(Data Opens)

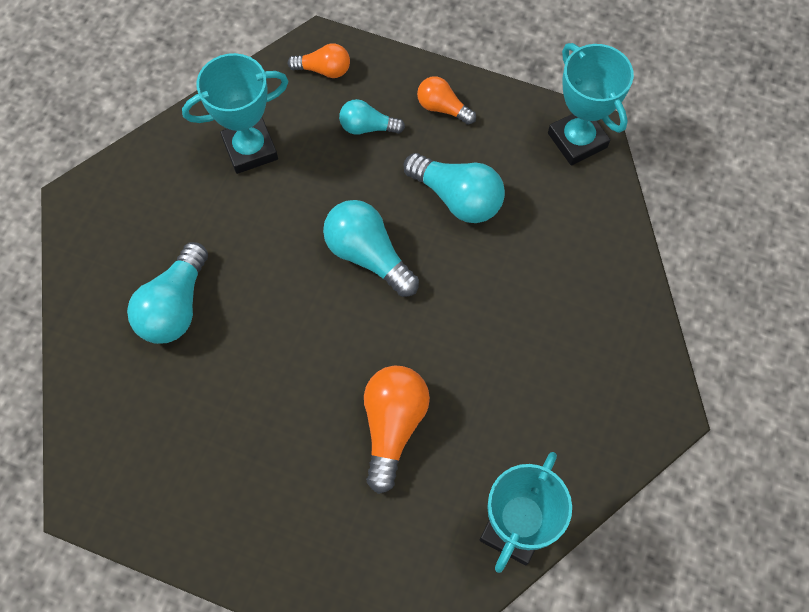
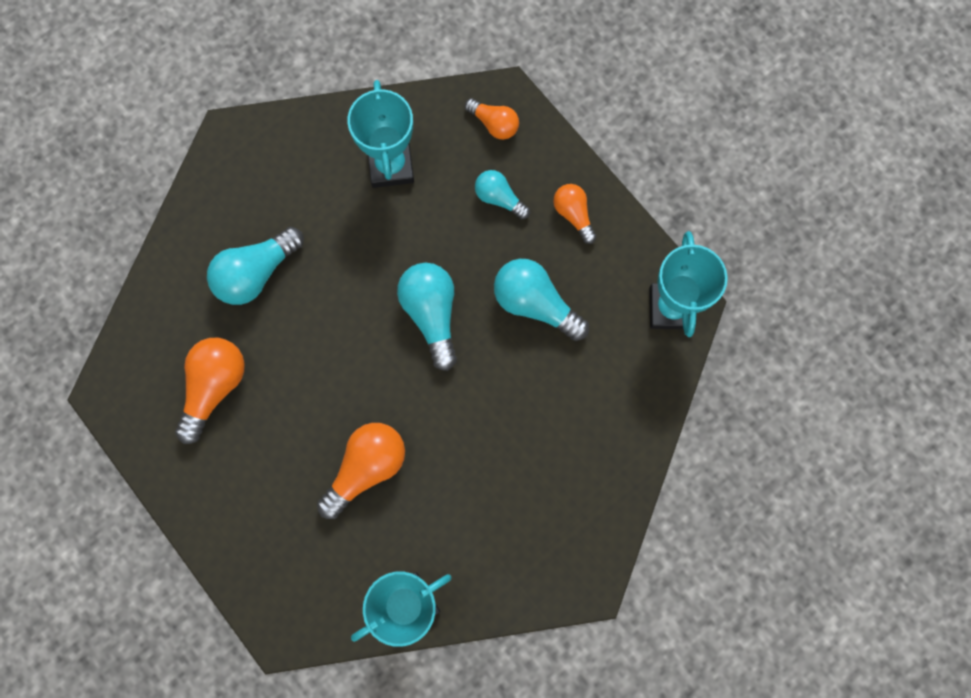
camera: 30 degrees right, 10 degrees up
(194, 434) = (214, 387): none -> orange light bulb
(250, 149) = (391, 166): turquoise trophy -> turquoise trophy turned 75 degrees clockwise
(457, 198) = (535, 304): turquoise light bulb -> turquoise light bulb turned 150 degrees clockwise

(Data Closes)

[Problem description]:
Once the images are removed, print the remaining data exactly as it appears above.

[Response to the exercise]:
camera: 30 degrees right, 10 degrees up
(194, 434) = (214, 387): none -> orange light bulb
(250, 149) = (391, 166): turquoise trophy -> turquoise trophy turned 75 degrees clockwise
(457, 198) = (535, 304): turquoise light bulb -> turquoise light bulb turned 150 degrees clockwise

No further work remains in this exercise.